==== Task data ====

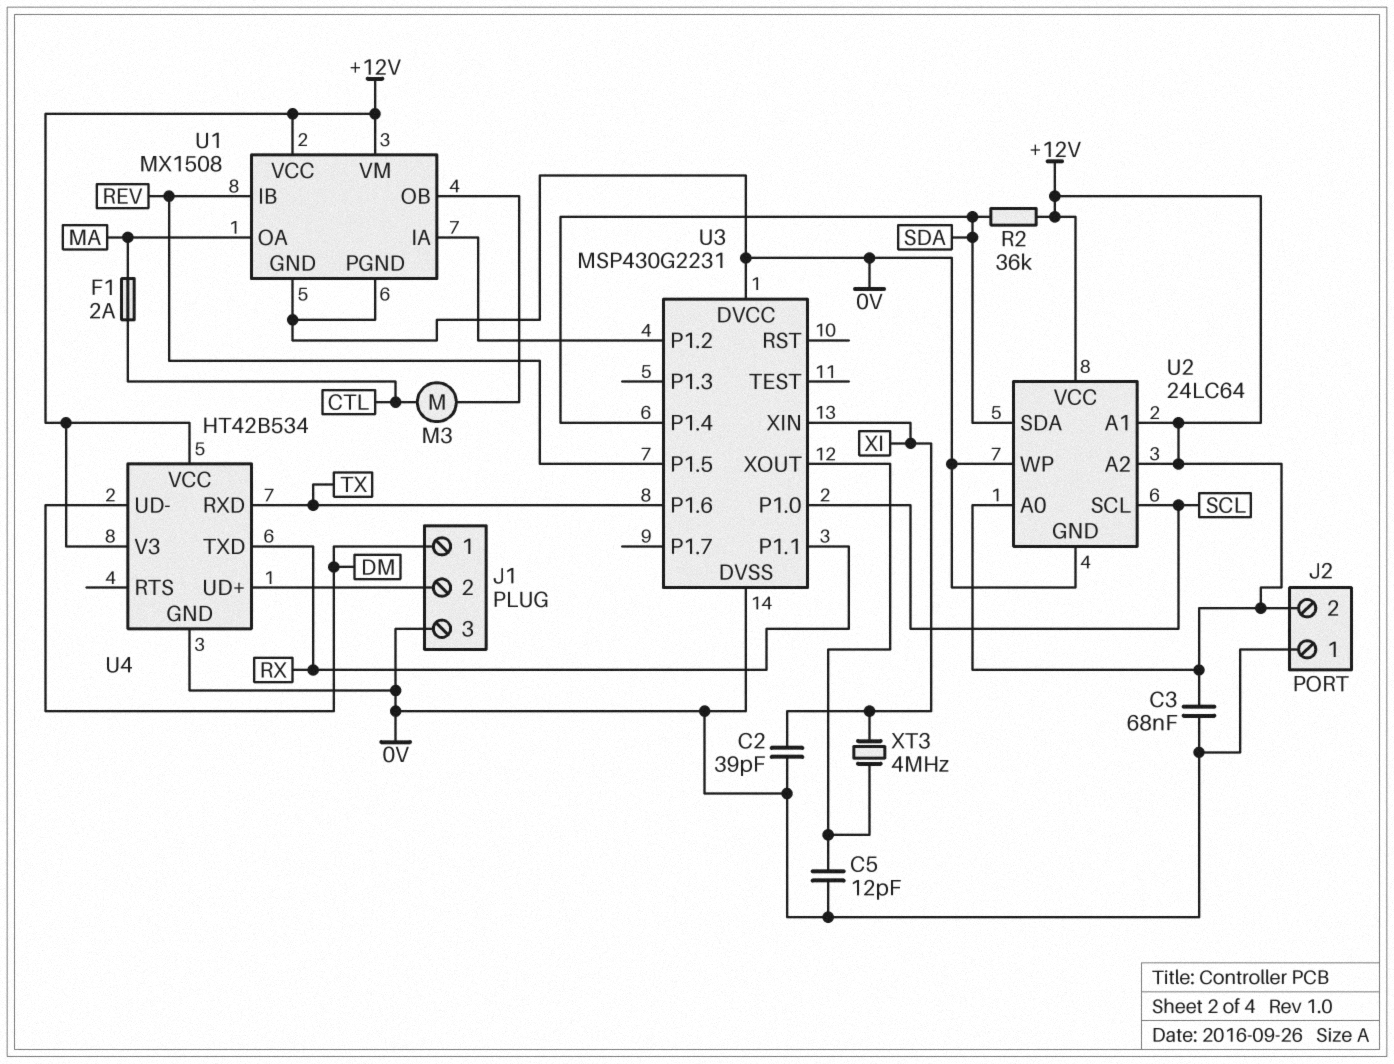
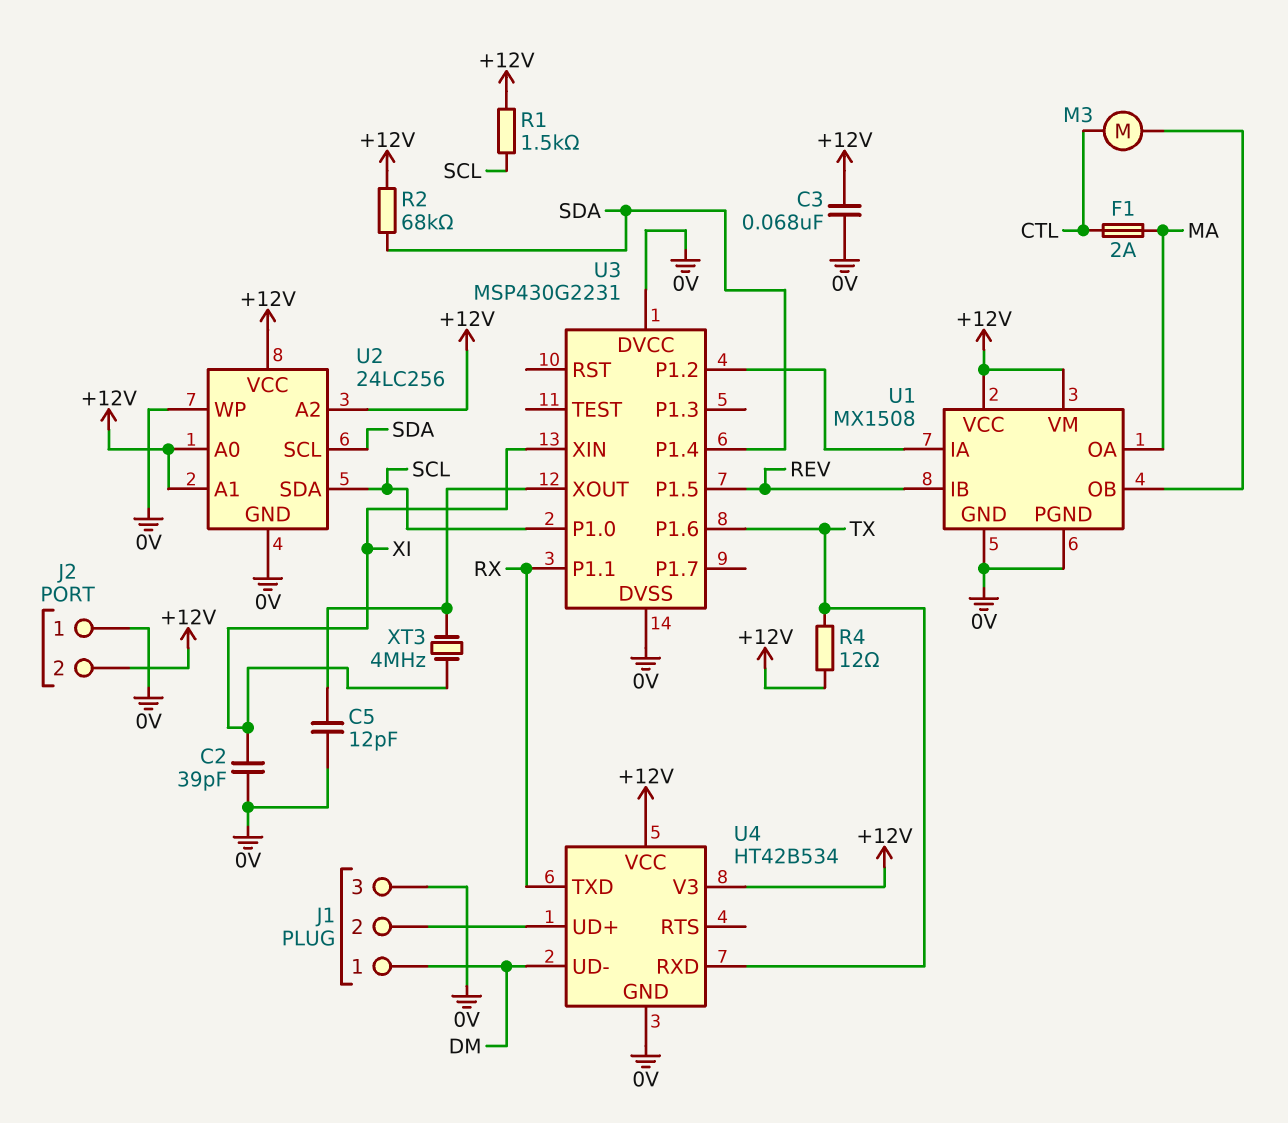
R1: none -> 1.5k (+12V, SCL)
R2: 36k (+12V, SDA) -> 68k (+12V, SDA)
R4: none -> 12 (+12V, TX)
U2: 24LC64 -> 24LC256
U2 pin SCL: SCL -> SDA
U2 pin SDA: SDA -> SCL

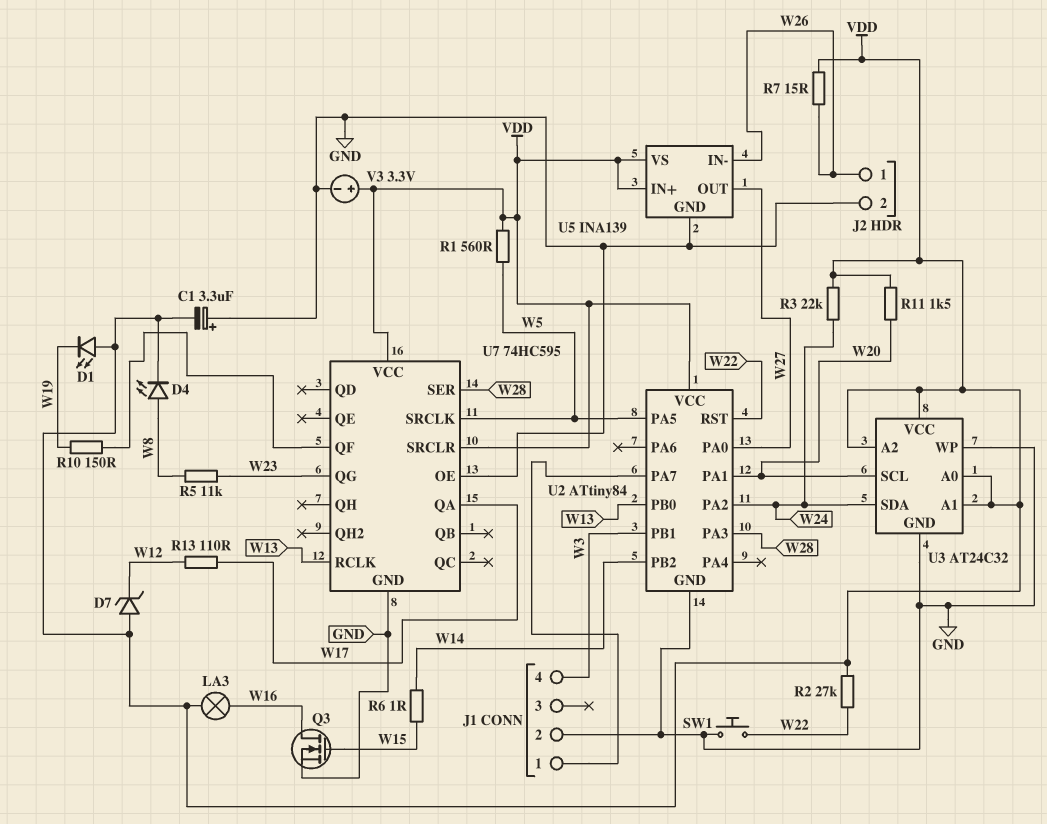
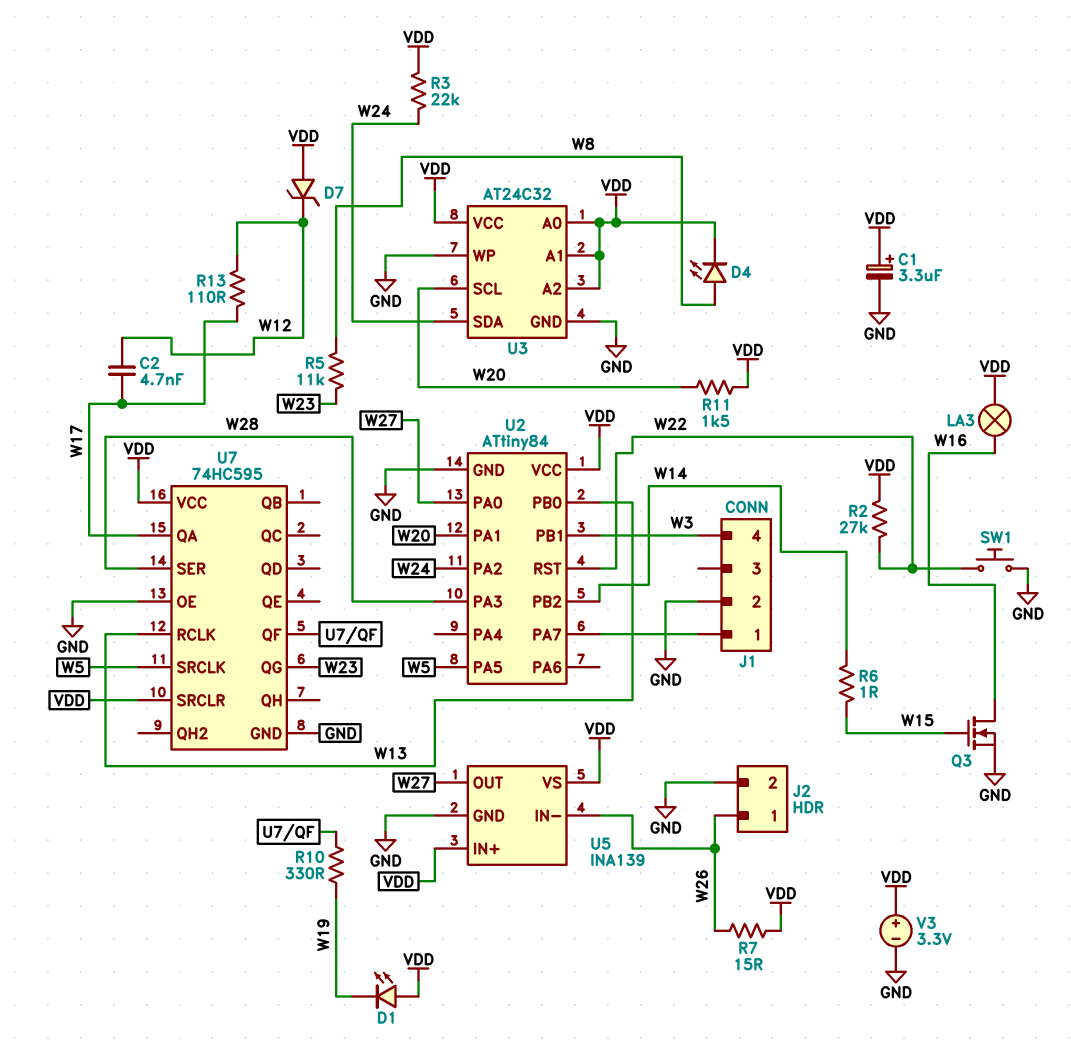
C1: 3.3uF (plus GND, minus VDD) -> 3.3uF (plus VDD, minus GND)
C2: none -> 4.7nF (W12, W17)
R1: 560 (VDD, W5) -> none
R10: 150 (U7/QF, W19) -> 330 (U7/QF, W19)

====

▸ **Assigned task**: From the line containing "C2: none -> 4.7nF (W12, W17)" down to the last line of the records, transcribe every line exactly and add nothing else.

▸ **Answer box**:
C2: none -> 4.7nF (W12, W17)
R1: 560 (VDD, W5) -> none
R10: 150 (U7/QF, W19) -> 330 (U7/QF, W19)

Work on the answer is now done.